(Colored object listings)
- - -

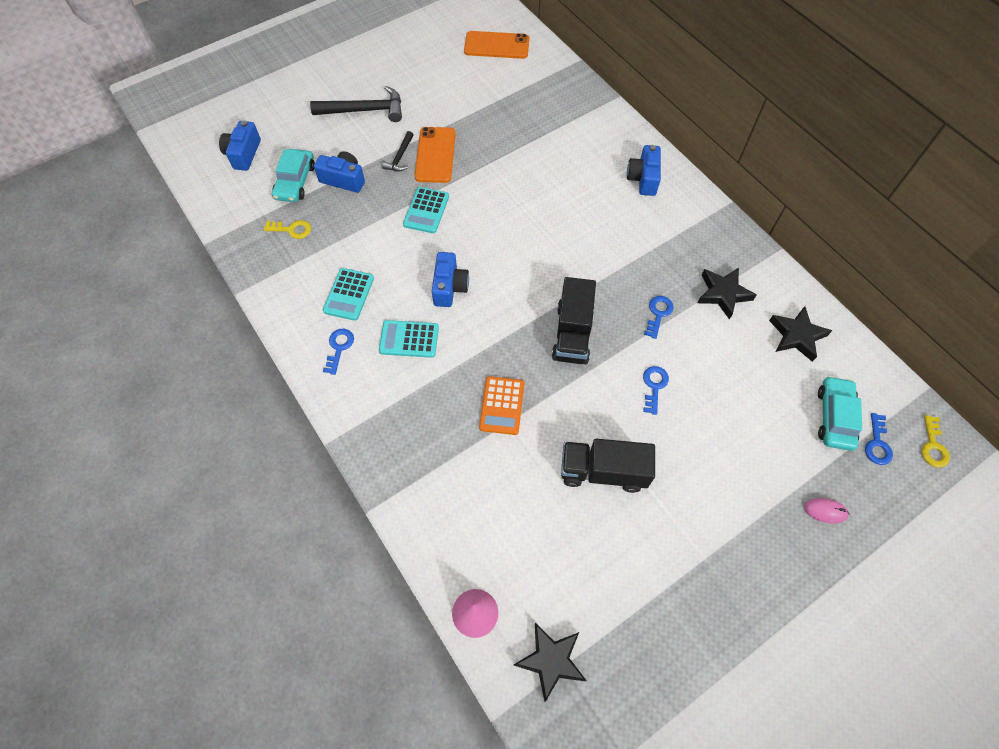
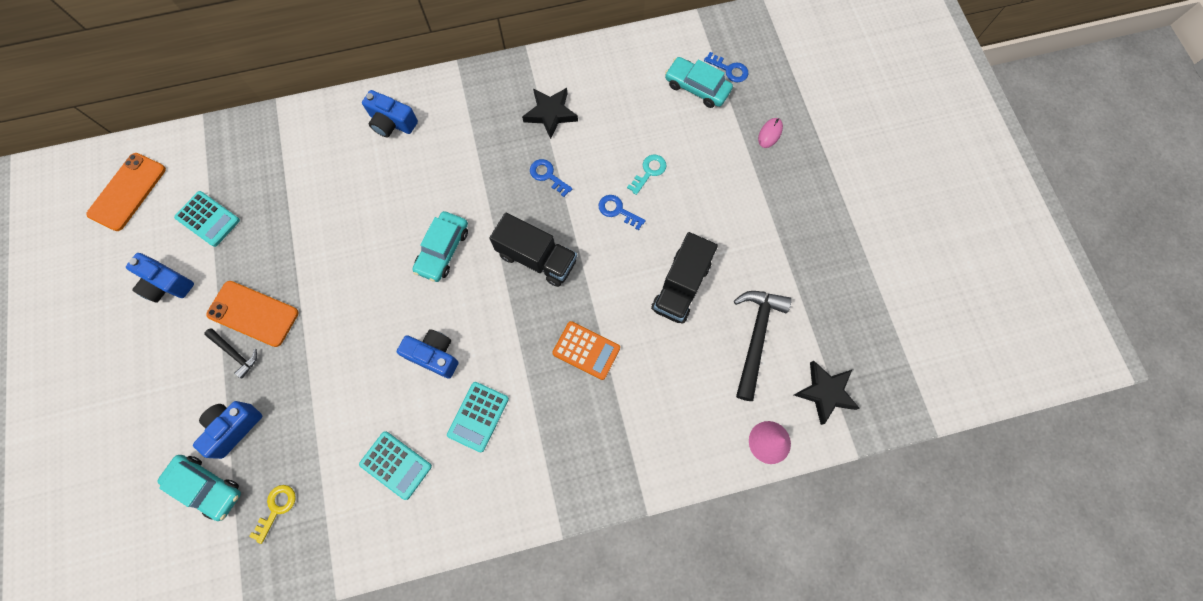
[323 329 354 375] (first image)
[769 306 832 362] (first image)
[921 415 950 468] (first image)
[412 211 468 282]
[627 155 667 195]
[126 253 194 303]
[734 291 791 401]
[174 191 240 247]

- - -

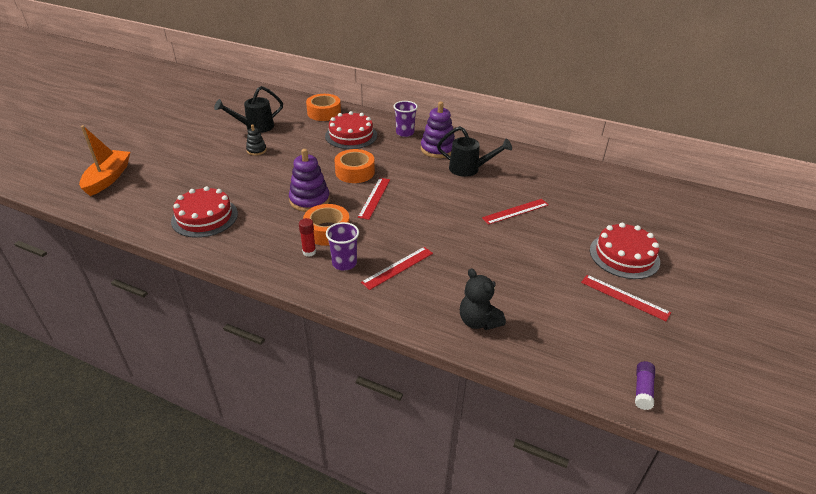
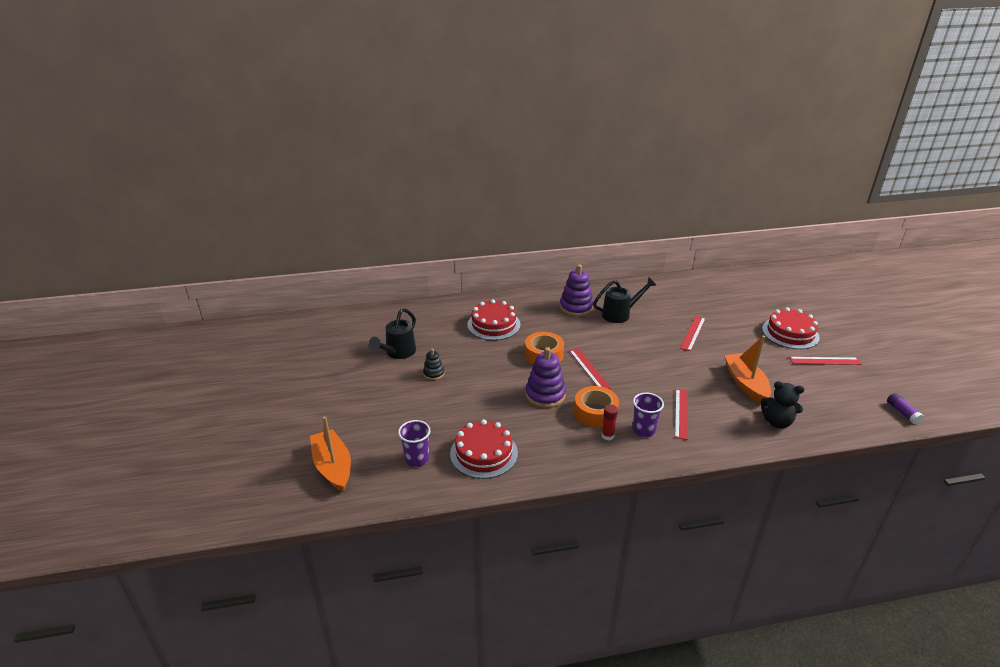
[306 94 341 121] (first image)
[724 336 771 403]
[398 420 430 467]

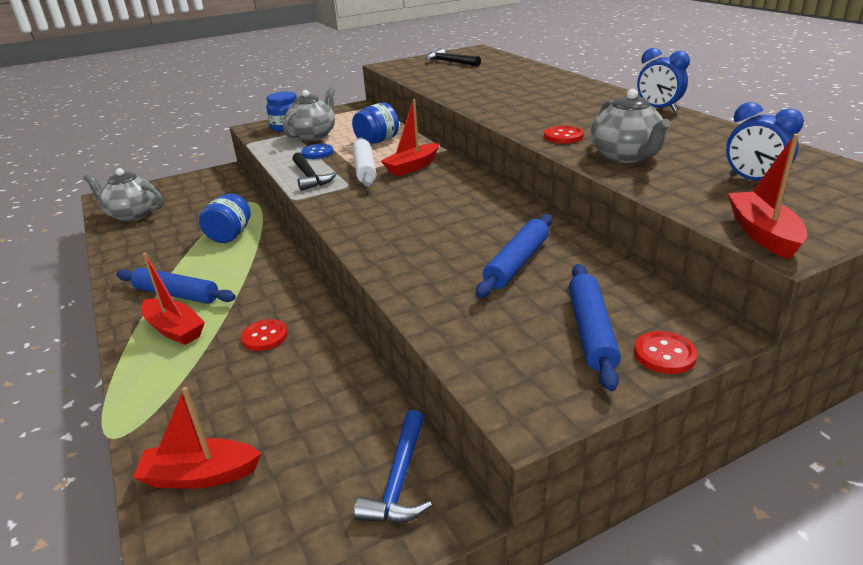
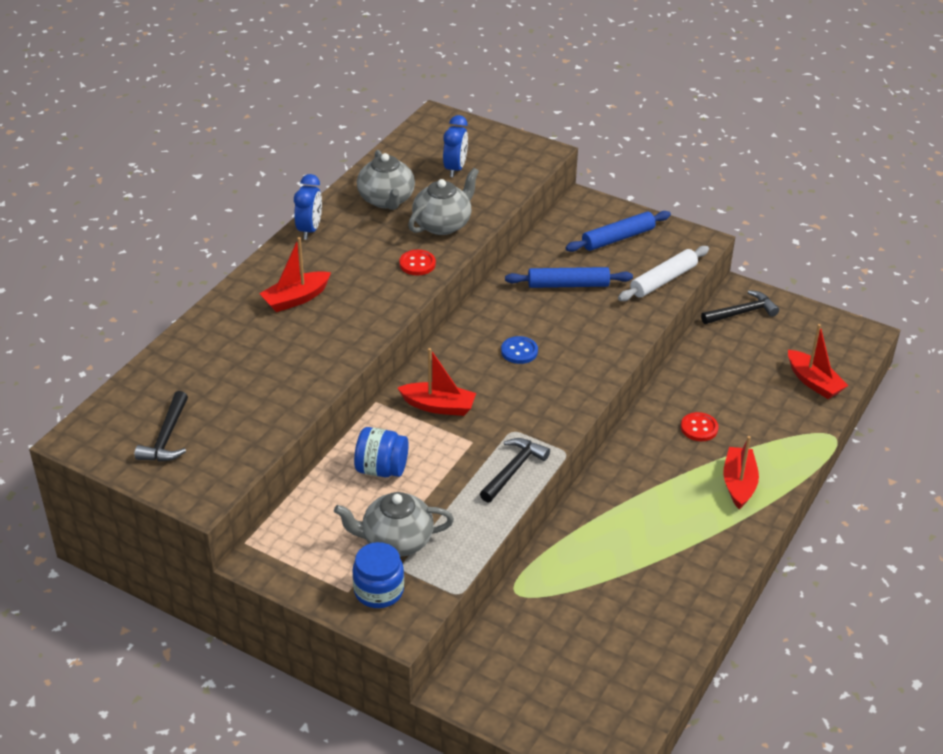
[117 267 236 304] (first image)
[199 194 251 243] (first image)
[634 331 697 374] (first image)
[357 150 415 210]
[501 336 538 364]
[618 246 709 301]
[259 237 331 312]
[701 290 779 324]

- - -

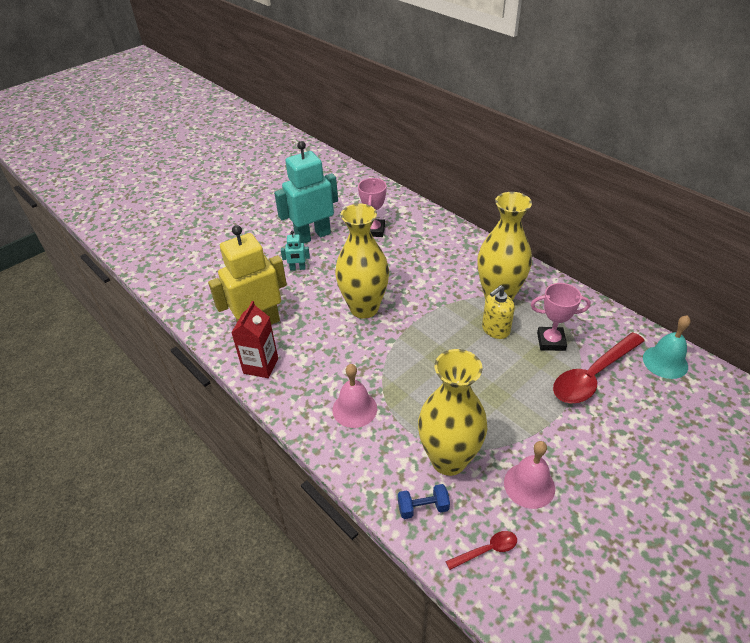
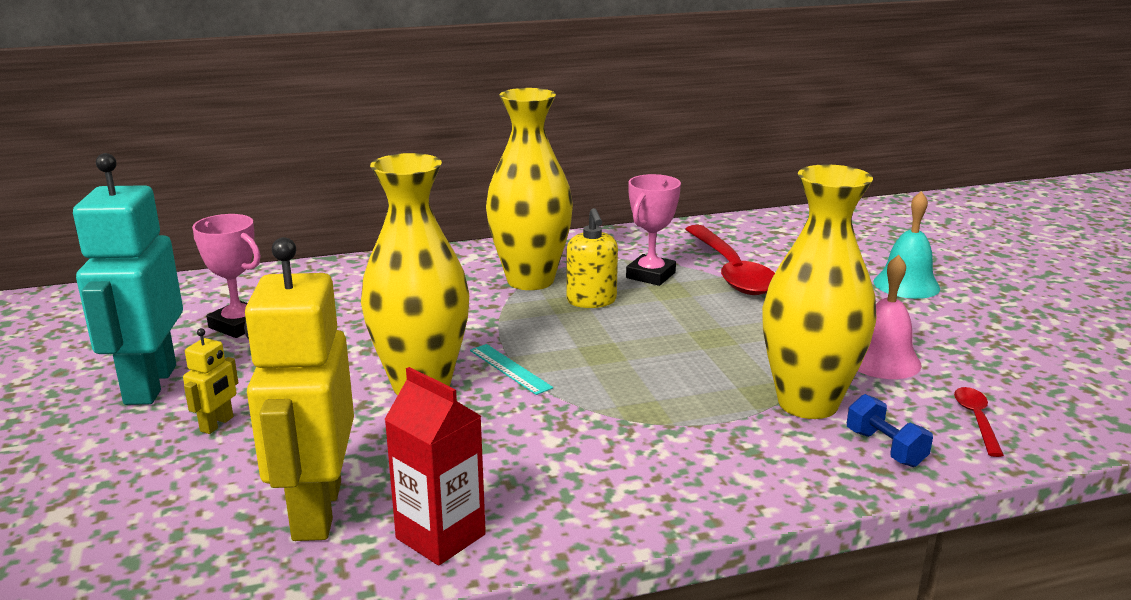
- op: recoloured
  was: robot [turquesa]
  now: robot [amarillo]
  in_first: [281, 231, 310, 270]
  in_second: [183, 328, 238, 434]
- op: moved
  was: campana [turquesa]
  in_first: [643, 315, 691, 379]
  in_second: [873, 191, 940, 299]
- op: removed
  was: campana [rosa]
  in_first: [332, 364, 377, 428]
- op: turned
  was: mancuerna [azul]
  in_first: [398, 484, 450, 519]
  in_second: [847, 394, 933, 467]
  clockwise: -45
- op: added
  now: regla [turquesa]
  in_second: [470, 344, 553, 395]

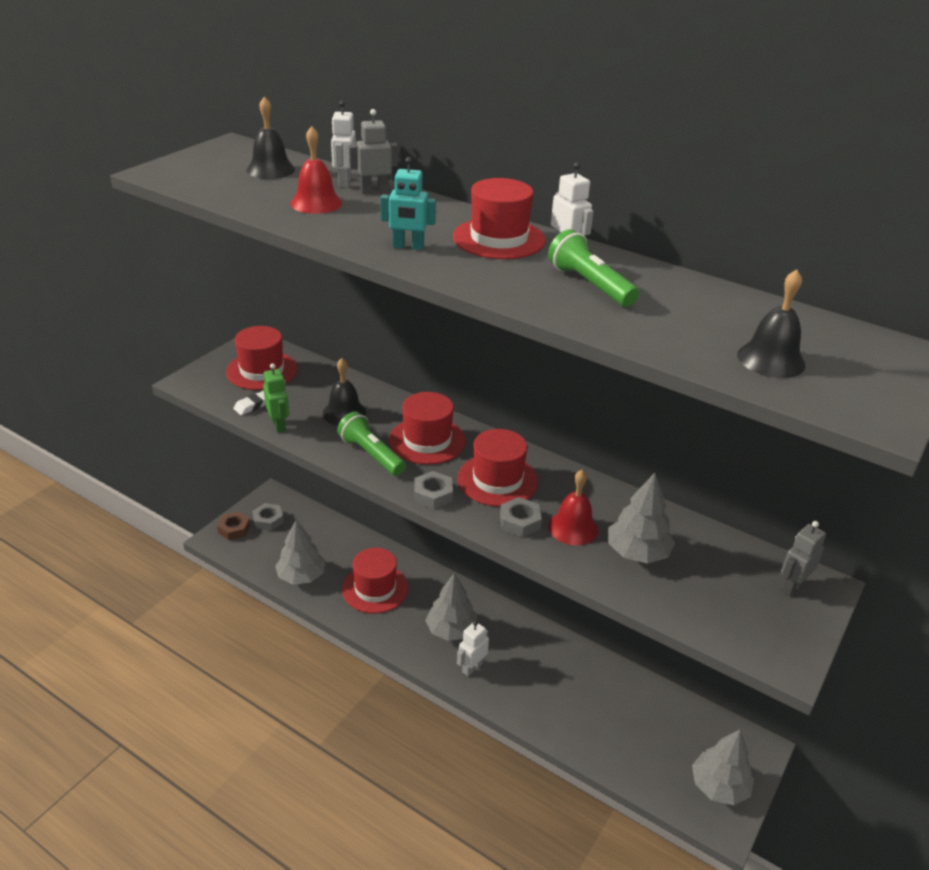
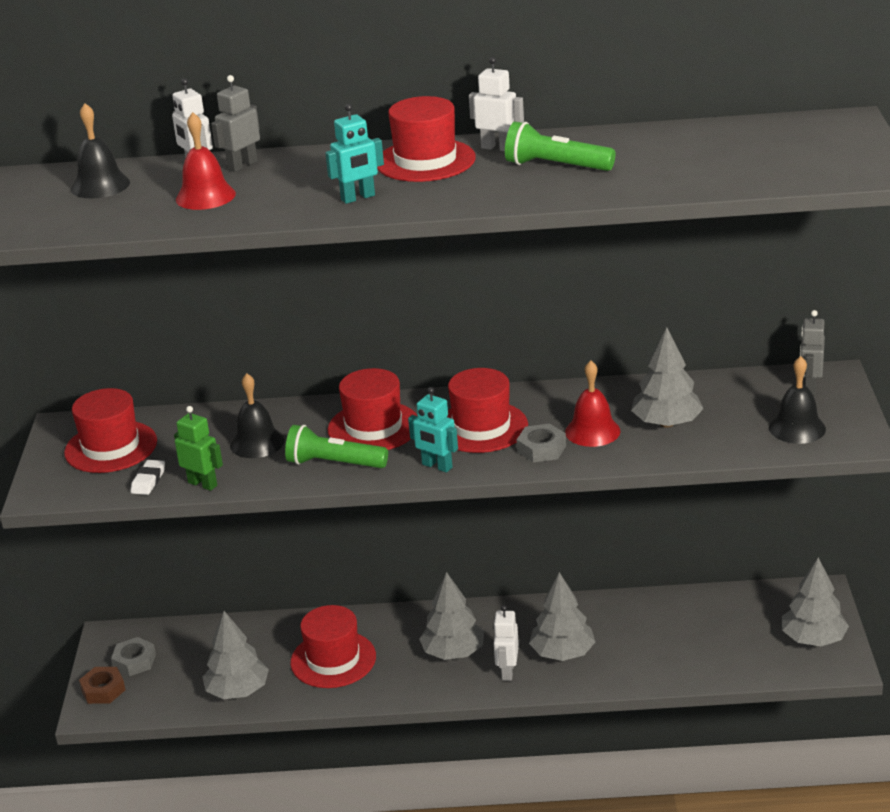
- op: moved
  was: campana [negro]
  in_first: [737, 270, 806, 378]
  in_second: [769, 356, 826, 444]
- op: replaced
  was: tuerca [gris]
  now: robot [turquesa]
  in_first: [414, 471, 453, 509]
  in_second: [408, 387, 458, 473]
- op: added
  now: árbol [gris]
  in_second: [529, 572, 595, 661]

- - -

*What the task asks*.
Give again exactly, and only, the lines above starting at the one with "in_first: [398, 484, 450, 519]" and ending at the one with "now: regla [turquesa]".

*Response for this exercise*.
  in_first: [398, 484, 450, 519]
  in_second: [847, 394, 933, 467]
  clockwise: -45
- op: added
  now: regla [turquesa]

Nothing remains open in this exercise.